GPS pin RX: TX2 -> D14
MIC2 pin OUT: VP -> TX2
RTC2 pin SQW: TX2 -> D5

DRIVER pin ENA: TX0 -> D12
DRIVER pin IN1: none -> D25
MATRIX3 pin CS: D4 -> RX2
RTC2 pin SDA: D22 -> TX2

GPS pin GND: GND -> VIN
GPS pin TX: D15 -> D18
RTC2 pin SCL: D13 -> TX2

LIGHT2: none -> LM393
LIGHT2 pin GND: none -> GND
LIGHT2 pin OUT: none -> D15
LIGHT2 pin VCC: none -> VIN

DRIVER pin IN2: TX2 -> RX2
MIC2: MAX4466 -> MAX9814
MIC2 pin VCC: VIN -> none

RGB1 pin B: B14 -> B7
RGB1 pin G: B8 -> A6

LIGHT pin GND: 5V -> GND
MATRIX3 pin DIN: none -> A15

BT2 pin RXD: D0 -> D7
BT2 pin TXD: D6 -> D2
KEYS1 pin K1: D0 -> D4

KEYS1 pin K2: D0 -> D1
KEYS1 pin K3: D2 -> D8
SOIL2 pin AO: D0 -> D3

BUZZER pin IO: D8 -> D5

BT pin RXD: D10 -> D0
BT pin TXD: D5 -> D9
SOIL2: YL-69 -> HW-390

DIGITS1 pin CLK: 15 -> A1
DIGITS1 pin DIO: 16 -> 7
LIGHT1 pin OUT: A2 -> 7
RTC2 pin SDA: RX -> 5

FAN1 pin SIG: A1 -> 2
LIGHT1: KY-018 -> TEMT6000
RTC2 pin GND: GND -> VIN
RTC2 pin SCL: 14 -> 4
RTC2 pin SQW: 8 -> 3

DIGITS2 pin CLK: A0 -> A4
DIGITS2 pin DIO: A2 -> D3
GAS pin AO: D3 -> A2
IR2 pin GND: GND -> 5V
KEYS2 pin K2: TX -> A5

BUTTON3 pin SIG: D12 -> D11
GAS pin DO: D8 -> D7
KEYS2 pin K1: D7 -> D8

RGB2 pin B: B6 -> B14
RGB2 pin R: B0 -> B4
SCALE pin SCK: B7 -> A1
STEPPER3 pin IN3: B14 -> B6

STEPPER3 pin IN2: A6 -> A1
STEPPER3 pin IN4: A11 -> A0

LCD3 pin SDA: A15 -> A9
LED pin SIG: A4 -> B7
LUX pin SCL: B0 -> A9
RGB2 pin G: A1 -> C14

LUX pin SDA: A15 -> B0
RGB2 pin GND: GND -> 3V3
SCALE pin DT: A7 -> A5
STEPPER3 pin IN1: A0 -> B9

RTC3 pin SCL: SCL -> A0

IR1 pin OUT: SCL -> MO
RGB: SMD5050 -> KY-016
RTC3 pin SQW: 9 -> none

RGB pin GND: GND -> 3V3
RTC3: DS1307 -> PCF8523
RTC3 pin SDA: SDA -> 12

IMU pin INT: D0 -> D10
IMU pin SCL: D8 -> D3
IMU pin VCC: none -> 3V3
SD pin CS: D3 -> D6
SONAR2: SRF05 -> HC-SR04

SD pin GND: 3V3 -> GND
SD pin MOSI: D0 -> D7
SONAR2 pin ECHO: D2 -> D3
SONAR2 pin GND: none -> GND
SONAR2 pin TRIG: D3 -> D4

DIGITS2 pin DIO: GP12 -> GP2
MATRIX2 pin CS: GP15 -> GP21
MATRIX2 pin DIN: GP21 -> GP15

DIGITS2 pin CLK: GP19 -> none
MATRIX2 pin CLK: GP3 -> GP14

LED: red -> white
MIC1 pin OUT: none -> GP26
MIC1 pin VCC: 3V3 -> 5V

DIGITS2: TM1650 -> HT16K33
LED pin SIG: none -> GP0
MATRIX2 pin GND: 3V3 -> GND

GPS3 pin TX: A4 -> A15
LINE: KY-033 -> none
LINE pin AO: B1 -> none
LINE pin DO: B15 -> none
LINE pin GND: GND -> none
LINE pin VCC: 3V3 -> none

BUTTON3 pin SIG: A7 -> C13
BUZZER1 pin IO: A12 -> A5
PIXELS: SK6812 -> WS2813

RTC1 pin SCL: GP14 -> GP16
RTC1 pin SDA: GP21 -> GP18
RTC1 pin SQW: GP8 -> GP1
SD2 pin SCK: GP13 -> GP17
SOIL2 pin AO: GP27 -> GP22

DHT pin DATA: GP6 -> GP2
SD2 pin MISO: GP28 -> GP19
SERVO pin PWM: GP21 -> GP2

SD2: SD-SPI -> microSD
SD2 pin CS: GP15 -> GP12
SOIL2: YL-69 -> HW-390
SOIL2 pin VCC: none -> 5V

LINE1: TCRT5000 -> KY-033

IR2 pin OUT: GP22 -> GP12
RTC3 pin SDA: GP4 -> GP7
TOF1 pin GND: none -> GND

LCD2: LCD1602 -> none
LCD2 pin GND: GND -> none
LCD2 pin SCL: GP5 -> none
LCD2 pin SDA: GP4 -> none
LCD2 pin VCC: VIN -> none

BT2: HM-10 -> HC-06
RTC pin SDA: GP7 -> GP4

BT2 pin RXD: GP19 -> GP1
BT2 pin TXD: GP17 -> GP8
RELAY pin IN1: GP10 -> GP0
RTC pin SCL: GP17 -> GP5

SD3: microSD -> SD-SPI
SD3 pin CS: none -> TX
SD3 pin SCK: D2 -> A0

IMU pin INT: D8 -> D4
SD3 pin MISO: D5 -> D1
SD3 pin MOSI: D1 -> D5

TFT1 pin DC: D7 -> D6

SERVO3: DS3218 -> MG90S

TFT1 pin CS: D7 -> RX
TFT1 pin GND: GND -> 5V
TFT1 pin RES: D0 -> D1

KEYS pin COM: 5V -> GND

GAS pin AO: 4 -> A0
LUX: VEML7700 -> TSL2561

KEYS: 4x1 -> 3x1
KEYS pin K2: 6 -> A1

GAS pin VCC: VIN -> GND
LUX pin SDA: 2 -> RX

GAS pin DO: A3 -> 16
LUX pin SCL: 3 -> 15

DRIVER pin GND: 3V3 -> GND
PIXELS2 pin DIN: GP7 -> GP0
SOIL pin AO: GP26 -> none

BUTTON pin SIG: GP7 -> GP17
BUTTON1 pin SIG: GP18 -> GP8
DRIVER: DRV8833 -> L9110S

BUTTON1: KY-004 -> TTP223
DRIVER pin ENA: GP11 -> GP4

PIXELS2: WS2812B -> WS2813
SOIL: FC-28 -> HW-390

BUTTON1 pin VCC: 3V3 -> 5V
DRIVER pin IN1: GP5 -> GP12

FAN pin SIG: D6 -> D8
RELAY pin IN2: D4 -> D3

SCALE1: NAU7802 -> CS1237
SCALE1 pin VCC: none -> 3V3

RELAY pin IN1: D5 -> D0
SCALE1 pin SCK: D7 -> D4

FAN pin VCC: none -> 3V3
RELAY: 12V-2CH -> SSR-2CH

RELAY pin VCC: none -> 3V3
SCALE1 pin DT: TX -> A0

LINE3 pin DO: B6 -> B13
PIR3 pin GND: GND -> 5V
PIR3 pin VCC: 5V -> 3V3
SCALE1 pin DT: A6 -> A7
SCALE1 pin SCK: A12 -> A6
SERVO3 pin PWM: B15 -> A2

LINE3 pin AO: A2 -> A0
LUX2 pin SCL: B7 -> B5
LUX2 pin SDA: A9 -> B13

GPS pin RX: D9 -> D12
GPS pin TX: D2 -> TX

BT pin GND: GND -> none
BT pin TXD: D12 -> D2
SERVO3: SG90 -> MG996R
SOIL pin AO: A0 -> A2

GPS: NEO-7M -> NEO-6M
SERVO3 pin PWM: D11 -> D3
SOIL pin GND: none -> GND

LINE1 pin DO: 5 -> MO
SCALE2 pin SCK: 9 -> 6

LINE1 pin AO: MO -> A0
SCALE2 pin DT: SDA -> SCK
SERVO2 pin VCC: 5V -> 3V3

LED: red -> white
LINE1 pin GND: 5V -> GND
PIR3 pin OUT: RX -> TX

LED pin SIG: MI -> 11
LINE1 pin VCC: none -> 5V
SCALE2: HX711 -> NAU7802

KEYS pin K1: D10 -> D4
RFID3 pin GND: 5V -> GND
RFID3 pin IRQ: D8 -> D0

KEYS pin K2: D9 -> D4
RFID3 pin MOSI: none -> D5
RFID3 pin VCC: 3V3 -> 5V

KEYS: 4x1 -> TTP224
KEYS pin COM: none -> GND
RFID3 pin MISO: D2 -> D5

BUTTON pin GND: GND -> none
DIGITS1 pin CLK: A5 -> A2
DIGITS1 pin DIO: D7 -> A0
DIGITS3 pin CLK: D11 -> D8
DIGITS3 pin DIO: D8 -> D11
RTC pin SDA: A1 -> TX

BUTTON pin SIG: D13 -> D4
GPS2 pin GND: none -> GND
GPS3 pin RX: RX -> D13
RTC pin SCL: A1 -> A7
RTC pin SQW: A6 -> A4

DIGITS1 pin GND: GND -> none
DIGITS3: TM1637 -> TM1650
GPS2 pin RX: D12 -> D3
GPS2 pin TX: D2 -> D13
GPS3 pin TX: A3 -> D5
------------------------------------
◆ Work instructions ◆
The string "MISO" shows up in some lines of the listing. Copy each such line.

◆ Written response ◆
SD2 pin MISO: GP28 -> GP19
SD3 pin MISO: D5 -> D1
RFID3 pin MISO: D2 -> D5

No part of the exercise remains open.